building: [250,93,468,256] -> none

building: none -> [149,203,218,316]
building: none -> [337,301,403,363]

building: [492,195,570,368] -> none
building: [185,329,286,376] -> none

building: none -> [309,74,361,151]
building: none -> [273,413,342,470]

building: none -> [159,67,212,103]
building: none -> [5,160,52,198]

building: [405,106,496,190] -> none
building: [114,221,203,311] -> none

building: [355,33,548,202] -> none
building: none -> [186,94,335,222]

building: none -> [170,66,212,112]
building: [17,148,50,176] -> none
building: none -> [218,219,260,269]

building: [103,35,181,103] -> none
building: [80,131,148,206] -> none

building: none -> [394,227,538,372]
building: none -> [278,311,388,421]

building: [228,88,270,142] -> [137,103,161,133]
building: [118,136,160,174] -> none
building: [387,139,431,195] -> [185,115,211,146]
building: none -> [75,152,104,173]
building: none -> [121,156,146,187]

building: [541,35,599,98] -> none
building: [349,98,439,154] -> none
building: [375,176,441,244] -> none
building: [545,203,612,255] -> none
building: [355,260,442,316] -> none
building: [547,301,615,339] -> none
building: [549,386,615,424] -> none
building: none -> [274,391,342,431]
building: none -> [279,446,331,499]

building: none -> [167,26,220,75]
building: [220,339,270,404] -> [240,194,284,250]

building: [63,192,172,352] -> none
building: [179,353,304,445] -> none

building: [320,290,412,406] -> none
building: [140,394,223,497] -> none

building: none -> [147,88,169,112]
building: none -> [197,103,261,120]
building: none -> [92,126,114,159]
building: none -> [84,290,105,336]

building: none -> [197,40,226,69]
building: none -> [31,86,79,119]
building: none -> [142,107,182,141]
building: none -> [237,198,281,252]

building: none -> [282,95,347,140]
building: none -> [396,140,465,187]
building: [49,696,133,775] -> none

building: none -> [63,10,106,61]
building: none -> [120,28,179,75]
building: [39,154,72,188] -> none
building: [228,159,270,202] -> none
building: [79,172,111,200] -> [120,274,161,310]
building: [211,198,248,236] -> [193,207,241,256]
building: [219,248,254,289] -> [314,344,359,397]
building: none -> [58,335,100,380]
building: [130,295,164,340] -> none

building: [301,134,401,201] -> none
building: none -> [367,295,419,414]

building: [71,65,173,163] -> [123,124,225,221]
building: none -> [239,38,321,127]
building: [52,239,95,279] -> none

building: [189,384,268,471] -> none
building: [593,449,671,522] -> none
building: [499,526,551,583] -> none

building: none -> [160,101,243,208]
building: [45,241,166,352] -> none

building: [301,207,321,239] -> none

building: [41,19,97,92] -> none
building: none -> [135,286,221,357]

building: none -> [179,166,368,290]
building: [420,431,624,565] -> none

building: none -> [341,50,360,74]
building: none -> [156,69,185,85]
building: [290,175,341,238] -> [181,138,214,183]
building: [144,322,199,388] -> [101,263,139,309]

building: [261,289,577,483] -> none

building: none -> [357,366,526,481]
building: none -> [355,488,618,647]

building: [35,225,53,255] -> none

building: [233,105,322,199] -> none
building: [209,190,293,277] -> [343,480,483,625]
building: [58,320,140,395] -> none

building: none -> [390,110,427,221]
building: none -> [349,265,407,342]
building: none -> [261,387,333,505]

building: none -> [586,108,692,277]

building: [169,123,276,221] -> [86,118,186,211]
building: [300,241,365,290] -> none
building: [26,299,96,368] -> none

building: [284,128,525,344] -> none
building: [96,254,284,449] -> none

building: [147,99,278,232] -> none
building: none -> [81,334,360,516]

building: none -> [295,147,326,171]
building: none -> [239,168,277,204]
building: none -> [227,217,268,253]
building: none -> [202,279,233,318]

──────

Line by line, transcribe the material above without leaving anything out.

building: [250,93,468,256] -> none

building: none -> [149,203,218,316]
building: none -> [337,301,403,363]

building: [492,195,570,368] -> none
building: [185,329,286,376] -> none

building: none -> [309,74,361,151]
building: none -> [273,413,342,470]

building: none -> [159,67,212,103]
building: none -> [5,160,52,198]

building: [405,106,496,190] -> none
building: [114,221,203,311] -> none

building: [355,33,548,202] -> none
building: none -> [186,94,335,222]

building: none -> [170,66,212,112]
building: [17,148,50,176] -> none
building: none -> [218,219,260,269]

building: [103,35,181,103] -> none
building: [80,131,148,206] -> none

building: none -> [394,227,538,372]
building: none -> [278,311,388,421]

building: [228,88,270,142] -> [137,103,161,133]
building: [118,136,160,174] -> none
building: [387,139,431,195] -> [185,115,211,146]
building: none -> [75,152,104,173]
building: none -> [121,156,146,187]

building: [541,35,599,98] -> none
building: [349,98,439,154] -> none
building: [375,176,441,244] -> none
building: [545,203,612,255] -> none
building: [355,260,442,316] -> none
building: [547,301,615,339] -> none
building: [549,386,615,424] -> none
building: none -> [274,391,342,431]
building: none -> [279,446,331,499]

building: none -> [167,26,220,75]
building: [220,339,270,404] -> [240,194,284,250]

building: [63,192,172,352] -> none
building: [179,353,304,445] -> none

building: [320,290,412,406] -> none
building: [140,394,223,497] -> none

building: none -> [147,88,169,112]
building: none -> [197,103,261,120]
building: none -> [92,126,114,159]
building: none -> [84,290,105,336]

building: none -> [197,40,226,69]
building: none -> [31,86,79,119]
building: none -> [142,107,182,141]
building: none -> [237,198,281,252]

building: none -> [282,95,347,140]
building: none -> [396,140,465,187]
building: [49,696,133,775] -> none

building: none -> [63,10,106,61]
building: none -> [120,28,179,75]
building: [39,154,72,188] -> none
building: [228,159,270,202] -> none
building: [79,172,111,200] -> [120,274,161,310]
building: [211,198,248,236] -> [193,207,241,256]
building: [219,248,254,289] -> [314,344,359,397]
building: none -> [58,335,100,380]
building: [130,295,164,340] -> none

building: [301,134,401,201] -> none
building: none -> [367,295,419,414]

building: [71,65,173,163] -> [123,124,225,221]
building: none -> [239,38,321,127]
building: [52,239,95,279] -> none

building: [189,384,268,471] -> none
building: [593,449,671,522] -> none
building: [499,526,551,583] -> none

building: none -> [160,101,243,208]
building: [45,241,166,352] -> none

building: [301,207,321,239] -> none

building: [41,19,97,92] -> none
building: none -> [135,286,221,357]

building: none -> [179,166,368,290]
building: [420,431,624,565] -> none

building: none -> [341,50,360,74]
building: none -> [156,69,185,85]
building: [290,175,341,238] -> [181,138,214,183]
building: [144,322,199,388] -> [101,263,139,309]

building: [261,289,577,483] -> none

building: none -> [357,366,526,481]
building: none -> [355,488,618,647]

building: [35,225,53,255] -> none

building: [233,105,322,199] -> none
building: [209,190,293,277] -> [343,480,483,625]
building: [58,320,140,395] -> none

building: none -> [390,110,427,221]
building: none -> [349,265,407,342]
building: none -> [261,387,333,505]

building: none -> [586,108,692,277]

building: [169,123,276,221] -> [86,118,186,211]
building: [300,241,365,290] -> none
building: [26,299,96,368] -> none

building: [284,128,525,344] -> none
building: [96,254,284,449] -> none

building: [147,99,278,232] -> none
building: none -> [81,334,360,516]

building: none -> [295,147,326,171]
building: none -> [239,168,277,204]
building: none -> [227,217,268,253]
building: none -> [202,279,233,318]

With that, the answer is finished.